### [Work item]
The expected result is an exact restatement of the data, free of pictures.

#####

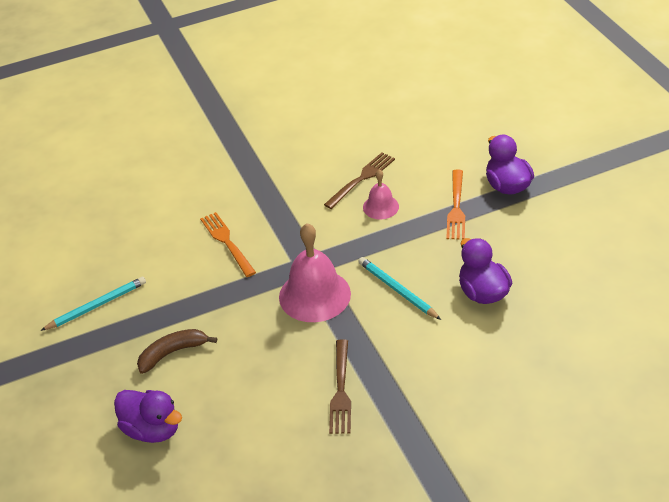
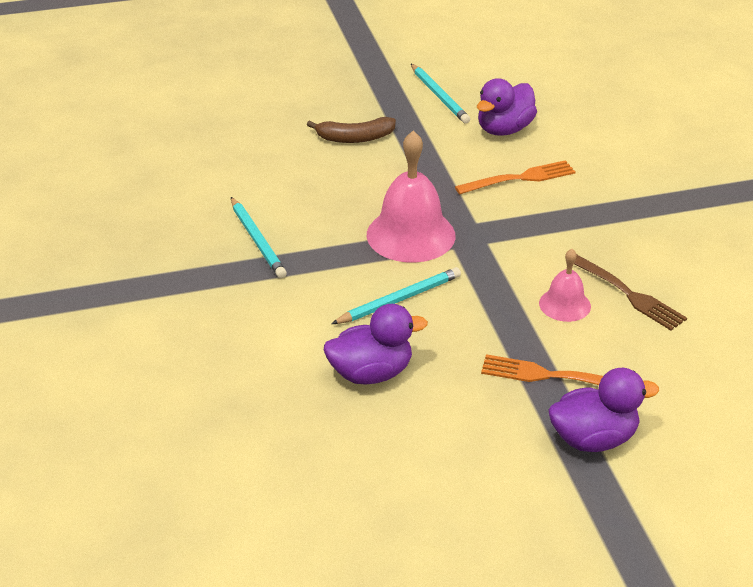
camera: 95 degrees right, 5 degrees down
(152, 429) = (259, 125): purple duck -> purple duck (504, 129)
(172, 353) = (355, 138): brown banana -> brown banana turned 105 degrees clockwise
(341, 390) = (257, 240): brown fork -> turquoise pencil

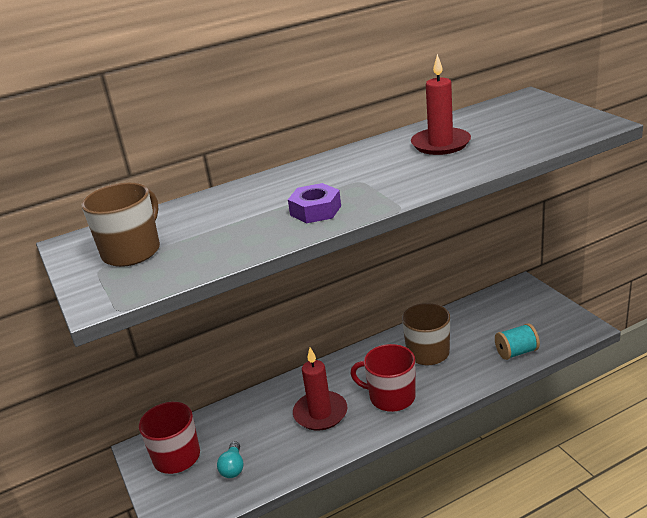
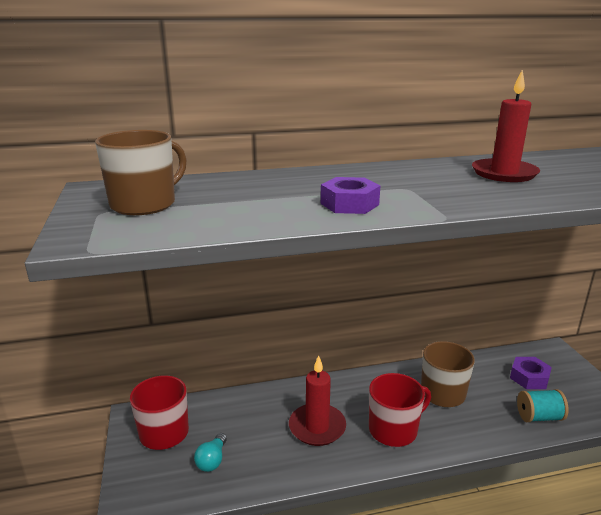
camera: 10 degrees right, 5 degrees down
(391, 397) = (394, 430): red mug -> red mug turned 120 degrees clockwise
(503, 318) = (529, 378): none -> purple nut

#####

### [Written solution]
camera: 95 degrees right, 5 degrees down
(152, 429) = (259, 125): purple duck -> purple duck (504, 129)
(172, 353) = (355, 138): brown banana -> brown banana turned 105 degrees clockwise
(341, 390) = (257, 240): brown fork -> turquoise pencil

camera: 10 degrees right, 5 degrees down
(391, 397) = (394, 430): red mug -> red mug turned 120 degrees clockwise
(503, 318) = (529, 378): none -> purple nut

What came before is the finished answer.